The reply should return the data in full, exactly as written.

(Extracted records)
--------
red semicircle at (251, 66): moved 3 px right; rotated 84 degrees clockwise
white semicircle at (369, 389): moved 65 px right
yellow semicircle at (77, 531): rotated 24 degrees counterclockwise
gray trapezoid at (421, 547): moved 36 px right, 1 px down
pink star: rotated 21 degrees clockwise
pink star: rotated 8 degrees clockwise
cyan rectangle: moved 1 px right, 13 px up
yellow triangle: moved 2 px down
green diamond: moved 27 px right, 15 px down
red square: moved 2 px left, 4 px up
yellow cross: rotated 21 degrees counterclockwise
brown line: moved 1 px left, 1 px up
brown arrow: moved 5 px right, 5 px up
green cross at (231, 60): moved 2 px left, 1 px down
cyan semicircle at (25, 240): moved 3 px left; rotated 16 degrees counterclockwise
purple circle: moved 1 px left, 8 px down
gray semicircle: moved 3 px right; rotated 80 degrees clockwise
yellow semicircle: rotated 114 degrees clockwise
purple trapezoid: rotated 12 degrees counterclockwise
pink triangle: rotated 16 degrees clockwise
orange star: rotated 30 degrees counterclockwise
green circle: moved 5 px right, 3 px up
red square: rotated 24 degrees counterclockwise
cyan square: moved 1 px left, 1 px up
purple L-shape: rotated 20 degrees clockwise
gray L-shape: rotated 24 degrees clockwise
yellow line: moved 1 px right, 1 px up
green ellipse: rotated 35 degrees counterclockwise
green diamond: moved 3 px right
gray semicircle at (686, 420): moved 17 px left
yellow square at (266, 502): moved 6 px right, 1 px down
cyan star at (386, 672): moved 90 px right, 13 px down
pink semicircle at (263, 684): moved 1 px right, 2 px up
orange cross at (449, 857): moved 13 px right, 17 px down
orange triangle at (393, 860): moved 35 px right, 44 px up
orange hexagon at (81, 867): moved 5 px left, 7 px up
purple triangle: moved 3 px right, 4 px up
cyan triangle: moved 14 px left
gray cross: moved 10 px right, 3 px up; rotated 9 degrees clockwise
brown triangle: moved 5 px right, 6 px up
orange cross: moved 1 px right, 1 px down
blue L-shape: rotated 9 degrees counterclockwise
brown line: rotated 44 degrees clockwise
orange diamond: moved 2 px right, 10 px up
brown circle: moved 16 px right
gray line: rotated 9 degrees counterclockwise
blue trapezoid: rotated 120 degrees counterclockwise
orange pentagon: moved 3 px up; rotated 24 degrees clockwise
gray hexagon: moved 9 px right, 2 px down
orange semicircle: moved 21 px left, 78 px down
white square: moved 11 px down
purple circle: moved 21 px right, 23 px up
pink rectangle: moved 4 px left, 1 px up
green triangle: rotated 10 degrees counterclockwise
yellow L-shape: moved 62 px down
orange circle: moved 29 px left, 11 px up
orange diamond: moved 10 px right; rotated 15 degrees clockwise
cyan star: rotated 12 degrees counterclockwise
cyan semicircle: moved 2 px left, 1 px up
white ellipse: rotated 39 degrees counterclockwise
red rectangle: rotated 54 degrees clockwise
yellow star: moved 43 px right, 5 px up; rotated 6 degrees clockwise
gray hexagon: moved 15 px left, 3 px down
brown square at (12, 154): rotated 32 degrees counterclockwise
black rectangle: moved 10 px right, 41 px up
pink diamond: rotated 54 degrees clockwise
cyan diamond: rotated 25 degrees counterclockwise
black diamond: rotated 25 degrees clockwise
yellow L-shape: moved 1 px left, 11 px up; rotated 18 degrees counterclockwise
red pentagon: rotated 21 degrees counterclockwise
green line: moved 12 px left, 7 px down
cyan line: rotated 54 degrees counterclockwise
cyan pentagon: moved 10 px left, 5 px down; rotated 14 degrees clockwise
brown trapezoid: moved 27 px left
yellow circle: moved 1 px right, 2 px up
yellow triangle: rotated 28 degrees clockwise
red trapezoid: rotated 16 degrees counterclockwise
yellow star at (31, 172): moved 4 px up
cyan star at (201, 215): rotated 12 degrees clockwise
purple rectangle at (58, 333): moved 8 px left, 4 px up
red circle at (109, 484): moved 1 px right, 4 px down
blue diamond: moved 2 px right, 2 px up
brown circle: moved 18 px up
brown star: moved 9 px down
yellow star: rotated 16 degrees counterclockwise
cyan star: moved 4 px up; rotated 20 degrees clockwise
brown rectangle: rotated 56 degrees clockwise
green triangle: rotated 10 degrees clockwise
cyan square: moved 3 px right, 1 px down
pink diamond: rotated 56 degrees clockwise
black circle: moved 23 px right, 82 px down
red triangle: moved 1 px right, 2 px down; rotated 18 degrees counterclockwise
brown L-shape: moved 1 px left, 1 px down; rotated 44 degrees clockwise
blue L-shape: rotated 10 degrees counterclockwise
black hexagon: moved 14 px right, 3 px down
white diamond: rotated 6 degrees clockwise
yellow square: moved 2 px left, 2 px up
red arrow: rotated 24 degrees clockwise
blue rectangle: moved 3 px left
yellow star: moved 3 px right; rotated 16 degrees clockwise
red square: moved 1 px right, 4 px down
--------
WRITTEN ANSWER:
red semicircle at (251, 66): moved 3 px right; rotated 84 degrees clockwise
white semicircle at (369, 389): moved 65 px right
yellow semicircle at (77, 531): rotated 24 degrees counterclockwise
gray trapezoid at (421, 547): moved 36 px right, 1 px down
pink star: rotated 21 degrees clockwise
pink star: rotated 8 degrees clockwise
cyan rectangle: moved 1 px right, 13 px up
yellow triangle: moved 2 px down
green diamond: moved 27 px right, 15 px down
red square: moved 2 px left, 4 px up
yellow cross: rotated 21 degrees counterclockwise
brown line: moved 1 px left, 1 px up
brown arrow: moved 5 px right, 5 px up
green cross at (231, 60): moved 2 px left, 1 px down
cyan semicircle at (25, 240): moved 3 px left; rotated 16 degrees counterclockwise
purple circle: moved 1 px left, 8 px down
gray semicircle: moved 3 px right; rotated 80 degrees clockwise
yellow semicircle: rotated 114 degrees clockwise
purple trapezoid: rotated 12 degrees counterclockwise
pink triangle: rotated 16 degrees clockwise
orange star: rotated 30 degrees counterclockwise
green circle: moved 5 px right, 3 px up
red square: rotated 24 degrees counterclockwise
cyan square: moved 1 px left, 1 px up
purple L-shape: rotated 20 degrees clockwise
gray L-shape: rotated 24 degrees clockwise
yellow line: moved 1 px right, 1 px up
green ellipse: rotated 35 degrees counterclockwise
green diamond: moved 3 px right
gray semicircle at (686, 420): moved 17 px left
yellow square at (266, 502): moved 6 px right, 1 px down
cyan star at (386, 672): moved 90 px right, 13 px down
pink semicircle at (263, 684): moved 1 px right, 2 px up
orange cross at (449, 857): moved 13 px right, 17 px down
orange triangle at (393, 860): moved 35 px right, 44 px up
orange hexagon at (81, 867): moved 5 px left, 7 px up
purple triangle: moved 3 px right, 4 px up
cyan triangle: moved 14 px left
gray cross: moved 10 px right, 3 px up; rotated 9 degrees clockwise
brown triangle: moved 5 px right, 6 px up
orange cross: moved 1 px right, 1 px down
blue L-shape: rotated 9 degrees counterclockwise
brown line: rotated 44 degrees clockwise
orange diamond: moved 2 px right, 10 px up
brown circle: moved 16 px right
gray line: rotated 9 degrees counterclockwise
blue trapezoid: rotated 120 degrees counterclockwise
orange pentagon: moved 3 px up; rotated 24 degrees clockwise
gray hexagon: moved 9 px right, 2 px down
orange semicircle: moved 21 px left, 78 px down
white square: moved 11 px down
purple circle: moved 21 px right, 23 px up
pink rectangle: moved 4 px left, 1 px up
green triangle: rotated 10 degrees counterclockwise
yellow L-shape: moved 62 px down
orange circle: moved 29 px left, 11 px up
orange diamond: moved 10 px right; rotated 15 degrees clockwise
cyan star: rotated 12 degrees counterclockwise
cyan semicircle: moved 2 px left, 1 px up
white ellipse: rotated 39 degrees counterclockwise
red rectangle: rotated 54 degrees clockwise
yellow star: moved 43 px right, 5 px up; rotated 6 degrees clockwise
gray hexagon: moved 15 px left, 3 px down
brown square at (12, 154): rotated 32 degrees counterclockwise
black rectangle: moved 10 px right, 41 px up
pink diamond: rotated 54 degrees clockwise
cyan diamond: rotated 25 degrees counterclockwise
black diamond: rotated 25 degrees clockwise
yellow L-shape: moved 1 px left, 11 px up; rotated 18 degrees counterclockwise
red pentagon: rotated 21 degrees counterclockwise
green line: moved 12 px left, 7 px down
cyan line: rotated 54 degrees counterclockwise
cyan pentagon: moved 10 px left, 5 px down; rotated 14 degrees clockwise
brown trapezoid: moved 27 px left
yellow circle: moved 1 px right, 2 px up
yellow triangle: rotated 28 degrees clockwise
red trapezoid: rotated 16 degrees counterclockwise
yellow star at (31, 172): moved 4 px up
cyan star at (201, 215): rotated 12 degrees clockwise
purple rectangle at (58, 333): moved 8 px left, 4 px up
red circle at (109, 484): moved 1 px right, 4 px down
blue diamond: moved 2 px right, 2 px up
brown circle: moved 18 px up
brown star: moved 9 px down
yellow star: rotated 16 degrees counterclockwise
cyan star: moved 4 px up; rotated 20 degrees clockwise
brown rectangle: rotated 56 degrees clockwise
green triangle: rotated 10 degrees clockwise
cyan square: moved 3 px right, 1 px down
pink diamond: rotated 56 degrees clockwise
black circle: moved 23 px right, 82 px down
red triangle: moved 1 px right, 2 px down; rotated 18 degrees counterclockwise
brown L-shape: moved 1 px left, 1 px down; rotated 44 degrees clockwise
blue L-shape: rotated 10 degrees counterclockwise
black hexagon: moved 14 px right, 3 px down
white diamond: rotated 6 degrees clockwise
yellow square: moved 2 px left, 2 px up
red arrow: rotated 24 degrees clockwise
blue rectangle: moved 3 px left
yellow star: moved 3 px right; rotated 16 degrees clockwise
red square: moved 1 px right, 4 px down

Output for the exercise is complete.